Work required: Transcribe word for word the lines below from the line with "turquoise ball: 6 -> 3" through the line with "white bowling pin: 4 -> 3", ends included.

Dataset excerpts
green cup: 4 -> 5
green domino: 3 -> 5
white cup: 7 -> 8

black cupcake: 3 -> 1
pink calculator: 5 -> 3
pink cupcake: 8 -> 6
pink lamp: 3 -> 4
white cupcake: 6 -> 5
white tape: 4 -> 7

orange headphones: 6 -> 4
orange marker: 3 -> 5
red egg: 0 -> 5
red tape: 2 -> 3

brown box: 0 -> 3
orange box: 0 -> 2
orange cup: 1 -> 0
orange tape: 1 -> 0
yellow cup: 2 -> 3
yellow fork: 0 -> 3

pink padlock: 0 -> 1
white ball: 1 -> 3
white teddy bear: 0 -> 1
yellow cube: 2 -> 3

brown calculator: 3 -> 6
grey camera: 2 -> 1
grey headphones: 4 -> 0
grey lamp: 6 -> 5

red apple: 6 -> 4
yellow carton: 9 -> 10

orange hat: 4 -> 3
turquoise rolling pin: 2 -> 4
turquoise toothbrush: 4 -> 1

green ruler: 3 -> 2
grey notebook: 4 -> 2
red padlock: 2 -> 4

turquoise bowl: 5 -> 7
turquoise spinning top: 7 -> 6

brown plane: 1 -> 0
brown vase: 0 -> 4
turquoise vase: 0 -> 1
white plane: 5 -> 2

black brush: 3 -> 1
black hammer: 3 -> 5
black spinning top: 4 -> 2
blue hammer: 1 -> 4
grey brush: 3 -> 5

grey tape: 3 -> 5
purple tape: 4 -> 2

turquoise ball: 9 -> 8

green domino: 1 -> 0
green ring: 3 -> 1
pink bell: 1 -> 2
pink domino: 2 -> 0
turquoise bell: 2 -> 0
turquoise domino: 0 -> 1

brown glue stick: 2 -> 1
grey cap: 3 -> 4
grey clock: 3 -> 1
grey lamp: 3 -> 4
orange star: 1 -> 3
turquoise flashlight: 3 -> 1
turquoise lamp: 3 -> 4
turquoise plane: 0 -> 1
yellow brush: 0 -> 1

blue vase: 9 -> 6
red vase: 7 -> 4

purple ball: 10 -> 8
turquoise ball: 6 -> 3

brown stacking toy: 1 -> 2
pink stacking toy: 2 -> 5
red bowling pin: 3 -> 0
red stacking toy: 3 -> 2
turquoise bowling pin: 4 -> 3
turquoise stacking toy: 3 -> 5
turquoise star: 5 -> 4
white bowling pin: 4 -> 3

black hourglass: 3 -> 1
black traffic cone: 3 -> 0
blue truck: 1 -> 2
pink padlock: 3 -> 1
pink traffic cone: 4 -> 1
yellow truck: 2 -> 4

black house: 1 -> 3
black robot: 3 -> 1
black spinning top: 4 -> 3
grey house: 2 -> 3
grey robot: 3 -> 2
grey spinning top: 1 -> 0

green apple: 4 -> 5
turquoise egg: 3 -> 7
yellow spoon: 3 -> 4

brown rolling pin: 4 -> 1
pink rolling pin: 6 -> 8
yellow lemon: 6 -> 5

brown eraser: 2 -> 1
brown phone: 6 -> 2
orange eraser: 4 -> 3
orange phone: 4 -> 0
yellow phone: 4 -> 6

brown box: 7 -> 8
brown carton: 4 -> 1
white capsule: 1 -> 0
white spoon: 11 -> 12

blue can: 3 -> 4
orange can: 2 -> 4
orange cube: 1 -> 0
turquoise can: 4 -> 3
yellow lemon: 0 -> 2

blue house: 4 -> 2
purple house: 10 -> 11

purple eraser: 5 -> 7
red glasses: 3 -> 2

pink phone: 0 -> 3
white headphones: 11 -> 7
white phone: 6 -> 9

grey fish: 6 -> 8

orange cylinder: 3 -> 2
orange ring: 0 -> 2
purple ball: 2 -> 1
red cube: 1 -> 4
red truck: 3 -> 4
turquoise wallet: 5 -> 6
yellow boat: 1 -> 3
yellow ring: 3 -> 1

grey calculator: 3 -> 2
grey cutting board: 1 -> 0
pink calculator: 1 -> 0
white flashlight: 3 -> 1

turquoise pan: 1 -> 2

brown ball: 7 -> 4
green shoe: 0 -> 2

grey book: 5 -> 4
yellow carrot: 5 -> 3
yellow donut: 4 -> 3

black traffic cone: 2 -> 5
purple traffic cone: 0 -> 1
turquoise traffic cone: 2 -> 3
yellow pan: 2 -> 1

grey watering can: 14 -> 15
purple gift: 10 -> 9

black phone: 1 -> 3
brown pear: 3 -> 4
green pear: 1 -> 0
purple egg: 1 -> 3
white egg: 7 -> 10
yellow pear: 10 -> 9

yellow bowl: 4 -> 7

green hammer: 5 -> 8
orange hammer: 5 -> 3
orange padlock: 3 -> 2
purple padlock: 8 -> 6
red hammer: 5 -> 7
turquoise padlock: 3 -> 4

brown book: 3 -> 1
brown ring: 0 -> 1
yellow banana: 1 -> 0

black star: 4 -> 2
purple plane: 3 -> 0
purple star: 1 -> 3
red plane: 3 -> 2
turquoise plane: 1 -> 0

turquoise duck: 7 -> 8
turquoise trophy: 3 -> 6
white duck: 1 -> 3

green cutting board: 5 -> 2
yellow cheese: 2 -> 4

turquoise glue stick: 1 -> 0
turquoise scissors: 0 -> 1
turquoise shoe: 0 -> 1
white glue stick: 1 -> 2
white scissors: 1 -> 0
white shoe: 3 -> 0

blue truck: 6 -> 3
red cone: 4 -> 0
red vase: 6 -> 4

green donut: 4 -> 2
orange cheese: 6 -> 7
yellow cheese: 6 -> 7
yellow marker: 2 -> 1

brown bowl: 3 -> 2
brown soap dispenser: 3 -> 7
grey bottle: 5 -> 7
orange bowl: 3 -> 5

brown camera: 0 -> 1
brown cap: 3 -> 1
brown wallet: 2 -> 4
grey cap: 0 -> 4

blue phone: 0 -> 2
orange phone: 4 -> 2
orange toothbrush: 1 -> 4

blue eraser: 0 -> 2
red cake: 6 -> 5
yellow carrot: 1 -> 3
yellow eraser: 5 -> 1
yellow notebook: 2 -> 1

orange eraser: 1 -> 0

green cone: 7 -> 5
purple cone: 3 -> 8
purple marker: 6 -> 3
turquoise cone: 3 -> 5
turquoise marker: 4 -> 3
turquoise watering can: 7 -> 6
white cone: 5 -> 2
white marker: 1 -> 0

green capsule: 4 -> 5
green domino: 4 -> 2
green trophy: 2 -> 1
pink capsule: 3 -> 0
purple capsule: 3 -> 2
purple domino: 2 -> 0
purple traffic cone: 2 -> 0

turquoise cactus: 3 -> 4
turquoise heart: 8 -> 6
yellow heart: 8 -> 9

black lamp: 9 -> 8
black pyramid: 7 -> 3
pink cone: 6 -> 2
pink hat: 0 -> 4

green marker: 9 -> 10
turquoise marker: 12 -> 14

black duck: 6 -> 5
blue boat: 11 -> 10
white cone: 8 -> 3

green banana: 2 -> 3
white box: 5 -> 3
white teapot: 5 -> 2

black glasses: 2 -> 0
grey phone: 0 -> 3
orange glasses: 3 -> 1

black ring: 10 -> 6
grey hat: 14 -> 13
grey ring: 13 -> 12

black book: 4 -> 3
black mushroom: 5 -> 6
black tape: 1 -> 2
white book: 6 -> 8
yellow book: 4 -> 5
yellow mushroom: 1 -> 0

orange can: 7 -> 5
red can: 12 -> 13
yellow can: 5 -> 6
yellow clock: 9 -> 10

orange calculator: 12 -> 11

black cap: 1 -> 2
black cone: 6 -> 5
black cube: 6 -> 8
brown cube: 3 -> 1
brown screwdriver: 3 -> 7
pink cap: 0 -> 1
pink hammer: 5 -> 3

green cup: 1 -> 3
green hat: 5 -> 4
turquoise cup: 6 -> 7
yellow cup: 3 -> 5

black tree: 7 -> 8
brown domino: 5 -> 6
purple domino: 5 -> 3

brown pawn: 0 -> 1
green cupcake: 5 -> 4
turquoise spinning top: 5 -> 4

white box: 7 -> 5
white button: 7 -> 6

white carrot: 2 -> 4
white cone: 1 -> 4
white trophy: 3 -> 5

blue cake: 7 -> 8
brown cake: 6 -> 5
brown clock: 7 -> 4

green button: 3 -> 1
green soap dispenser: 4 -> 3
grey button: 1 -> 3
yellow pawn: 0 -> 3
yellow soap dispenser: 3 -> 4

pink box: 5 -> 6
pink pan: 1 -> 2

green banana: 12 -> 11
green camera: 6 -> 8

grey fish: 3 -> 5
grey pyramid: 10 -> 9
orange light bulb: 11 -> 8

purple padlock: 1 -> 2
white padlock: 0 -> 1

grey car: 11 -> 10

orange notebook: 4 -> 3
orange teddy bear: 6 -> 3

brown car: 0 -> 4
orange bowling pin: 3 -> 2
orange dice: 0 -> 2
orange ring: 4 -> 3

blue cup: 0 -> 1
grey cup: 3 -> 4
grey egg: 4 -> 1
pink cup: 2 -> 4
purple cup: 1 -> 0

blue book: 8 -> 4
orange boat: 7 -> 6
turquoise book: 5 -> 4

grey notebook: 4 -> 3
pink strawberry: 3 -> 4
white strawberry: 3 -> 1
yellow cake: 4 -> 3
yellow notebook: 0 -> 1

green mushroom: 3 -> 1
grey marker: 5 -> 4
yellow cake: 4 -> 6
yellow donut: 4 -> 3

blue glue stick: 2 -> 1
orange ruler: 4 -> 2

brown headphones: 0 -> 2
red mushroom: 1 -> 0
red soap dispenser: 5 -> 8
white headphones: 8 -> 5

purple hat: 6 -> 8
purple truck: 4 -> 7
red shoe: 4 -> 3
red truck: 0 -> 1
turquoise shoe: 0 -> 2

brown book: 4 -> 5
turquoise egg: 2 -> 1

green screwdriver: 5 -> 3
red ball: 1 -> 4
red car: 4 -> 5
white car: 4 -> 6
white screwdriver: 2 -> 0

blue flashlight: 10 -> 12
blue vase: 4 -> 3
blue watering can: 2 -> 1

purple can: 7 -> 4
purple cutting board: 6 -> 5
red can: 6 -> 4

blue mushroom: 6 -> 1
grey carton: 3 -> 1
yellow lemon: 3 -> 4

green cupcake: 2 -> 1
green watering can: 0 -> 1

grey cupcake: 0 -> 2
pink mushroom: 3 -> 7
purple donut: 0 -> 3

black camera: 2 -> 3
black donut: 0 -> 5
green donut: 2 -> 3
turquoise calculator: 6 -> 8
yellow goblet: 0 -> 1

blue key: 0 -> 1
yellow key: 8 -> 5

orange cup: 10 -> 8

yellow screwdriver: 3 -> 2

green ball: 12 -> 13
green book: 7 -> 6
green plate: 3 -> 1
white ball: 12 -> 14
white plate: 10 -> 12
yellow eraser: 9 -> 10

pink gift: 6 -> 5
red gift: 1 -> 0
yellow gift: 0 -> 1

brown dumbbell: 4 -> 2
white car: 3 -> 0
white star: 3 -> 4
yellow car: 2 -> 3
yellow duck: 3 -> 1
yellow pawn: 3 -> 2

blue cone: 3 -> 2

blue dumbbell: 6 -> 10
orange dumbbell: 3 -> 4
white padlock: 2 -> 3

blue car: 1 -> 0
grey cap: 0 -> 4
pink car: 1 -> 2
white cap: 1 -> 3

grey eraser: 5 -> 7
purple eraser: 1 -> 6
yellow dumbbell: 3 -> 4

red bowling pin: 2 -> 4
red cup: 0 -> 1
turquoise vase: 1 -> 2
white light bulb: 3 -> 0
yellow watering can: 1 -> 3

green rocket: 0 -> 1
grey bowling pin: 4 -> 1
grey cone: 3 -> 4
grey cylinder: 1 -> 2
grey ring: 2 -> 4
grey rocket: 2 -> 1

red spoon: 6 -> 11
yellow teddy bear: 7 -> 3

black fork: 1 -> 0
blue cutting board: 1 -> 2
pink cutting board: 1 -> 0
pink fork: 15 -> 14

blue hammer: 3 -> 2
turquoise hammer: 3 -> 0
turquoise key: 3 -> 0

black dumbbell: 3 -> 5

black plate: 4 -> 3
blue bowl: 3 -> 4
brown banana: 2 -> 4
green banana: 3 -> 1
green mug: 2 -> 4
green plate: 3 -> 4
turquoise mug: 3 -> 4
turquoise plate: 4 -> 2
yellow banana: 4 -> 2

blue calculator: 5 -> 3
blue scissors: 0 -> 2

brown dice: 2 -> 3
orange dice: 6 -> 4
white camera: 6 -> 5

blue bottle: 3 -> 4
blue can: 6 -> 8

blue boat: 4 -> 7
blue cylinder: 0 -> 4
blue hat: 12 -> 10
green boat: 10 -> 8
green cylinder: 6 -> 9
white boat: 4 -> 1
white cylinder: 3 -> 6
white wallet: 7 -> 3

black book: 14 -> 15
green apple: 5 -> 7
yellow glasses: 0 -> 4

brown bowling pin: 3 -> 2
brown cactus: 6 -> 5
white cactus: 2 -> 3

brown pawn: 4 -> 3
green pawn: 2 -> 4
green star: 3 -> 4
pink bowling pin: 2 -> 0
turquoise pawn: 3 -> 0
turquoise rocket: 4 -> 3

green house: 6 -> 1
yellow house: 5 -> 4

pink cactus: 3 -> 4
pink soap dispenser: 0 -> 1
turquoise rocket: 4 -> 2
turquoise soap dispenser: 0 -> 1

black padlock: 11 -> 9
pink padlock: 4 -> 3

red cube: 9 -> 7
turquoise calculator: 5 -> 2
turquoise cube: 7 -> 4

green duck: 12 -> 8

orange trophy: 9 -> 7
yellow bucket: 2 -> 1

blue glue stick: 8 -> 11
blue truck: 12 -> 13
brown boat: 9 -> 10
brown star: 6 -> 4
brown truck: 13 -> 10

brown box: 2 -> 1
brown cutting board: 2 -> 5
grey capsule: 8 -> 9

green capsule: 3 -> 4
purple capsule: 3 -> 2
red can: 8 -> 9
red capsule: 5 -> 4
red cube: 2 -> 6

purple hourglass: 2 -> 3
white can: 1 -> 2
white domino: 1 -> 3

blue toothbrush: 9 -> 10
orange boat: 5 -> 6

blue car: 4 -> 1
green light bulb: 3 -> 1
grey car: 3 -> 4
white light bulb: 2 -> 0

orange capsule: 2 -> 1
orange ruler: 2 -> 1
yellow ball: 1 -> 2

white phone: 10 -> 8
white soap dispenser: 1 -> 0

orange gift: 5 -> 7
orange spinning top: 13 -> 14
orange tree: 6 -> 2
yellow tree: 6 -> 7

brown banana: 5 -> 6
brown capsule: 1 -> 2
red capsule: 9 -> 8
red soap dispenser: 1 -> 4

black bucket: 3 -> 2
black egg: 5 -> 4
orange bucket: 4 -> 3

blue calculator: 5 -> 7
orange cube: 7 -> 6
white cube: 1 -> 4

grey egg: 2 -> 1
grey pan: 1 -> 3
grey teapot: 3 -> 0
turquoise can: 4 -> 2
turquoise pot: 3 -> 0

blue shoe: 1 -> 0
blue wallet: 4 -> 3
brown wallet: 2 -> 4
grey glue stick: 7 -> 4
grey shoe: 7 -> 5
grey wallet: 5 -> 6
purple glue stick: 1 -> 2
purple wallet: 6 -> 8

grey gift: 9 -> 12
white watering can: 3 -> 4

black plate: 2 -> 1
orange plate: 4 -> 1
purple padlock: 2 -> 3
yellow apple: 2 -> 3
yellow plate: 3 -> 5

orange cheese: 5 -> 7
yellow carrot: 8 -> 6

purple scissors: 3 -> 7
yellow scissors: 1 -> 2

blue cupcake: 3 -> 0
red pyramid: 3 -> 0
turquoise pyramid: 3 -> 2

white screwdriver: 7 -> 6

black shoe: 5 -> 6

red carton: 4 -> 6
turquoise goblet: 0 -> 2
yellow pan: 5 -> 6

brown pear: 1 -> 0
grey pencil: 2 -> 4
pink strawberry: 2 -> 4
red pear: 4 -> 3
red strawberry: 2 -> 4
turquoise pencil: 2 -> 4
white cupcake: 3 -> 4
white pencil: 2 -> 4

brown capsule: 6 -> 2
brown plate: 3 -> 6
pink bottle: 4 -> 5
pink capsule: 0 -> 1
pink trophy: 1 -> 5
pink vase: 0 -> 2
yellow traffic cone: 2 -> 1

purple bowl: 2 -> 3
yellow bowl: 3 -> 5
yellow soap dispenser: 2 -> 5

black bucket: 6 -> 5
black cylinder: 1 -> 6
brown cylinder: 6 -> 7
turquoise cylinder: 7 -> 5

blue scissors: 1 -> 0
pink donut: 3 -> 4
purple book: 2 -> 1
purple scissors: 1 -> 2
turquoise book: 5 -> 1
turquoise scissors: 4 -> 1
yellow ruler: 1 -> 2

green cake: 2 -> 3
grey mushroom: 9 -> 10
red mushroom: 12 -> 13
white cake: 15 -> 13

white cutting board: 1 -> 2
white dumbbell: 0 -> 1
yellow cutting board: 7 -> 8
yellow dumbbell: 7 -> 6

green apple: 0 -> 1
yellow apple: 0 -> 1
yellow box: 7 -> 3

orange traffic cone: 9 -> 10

Solution to the problem:
turquoise ball: 6 -> 3

brown stacking toy: 1 -> 2
pink stacking toy: 2 -> 5
red bowling pin: 3 -> 0
red stacking toy: 3 -> 2
turquoise bowling pin: 4 -> 3
turquoise stacking toy: 3 -> 5
turquoise star: 5 -> 4
white bowling pin: 4 -> 3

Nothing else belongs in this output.